RECORDED DATA ->
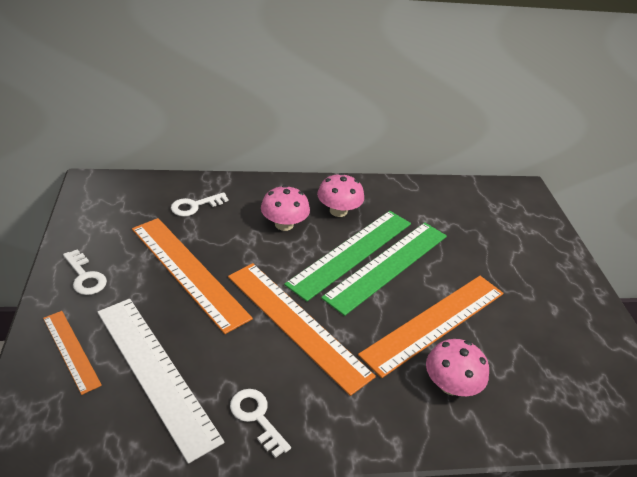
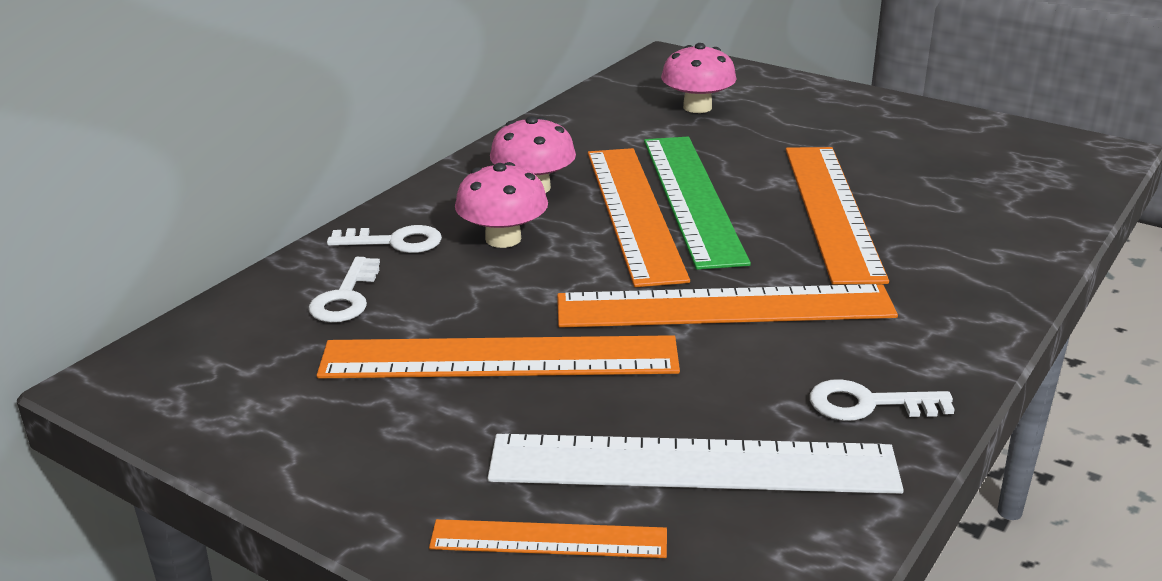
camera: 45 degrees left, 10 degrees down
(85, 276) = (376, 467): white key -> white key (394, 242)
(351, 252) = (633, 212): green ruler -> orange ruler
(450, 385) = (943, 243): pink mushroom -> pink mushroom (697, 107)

--

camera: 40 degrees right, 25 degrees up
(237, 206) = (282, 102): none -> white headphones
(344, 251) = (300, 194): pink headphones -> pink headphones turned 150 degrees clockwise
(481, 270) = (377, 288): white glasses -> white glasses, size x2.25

PROBLEM REQUIREMENTS -> With the line holding "camera: 45 degrees left, 10 degrees down" as the first and the line holding "(450, 385) = (943, 243): pink" as the last, set down that range of the entries above exactly, and nothing else.

THE COMPLETED TASK ->
camera: 45 degrees left, 10 degrees down
(85, 276) = (376, 467): white key -> white key (394, 242)
(351, 252) = (633, 212): green ruler -> orange ruler
(450, 385) = (943, 243): pink mushroom -> pink mushroom (697, 107)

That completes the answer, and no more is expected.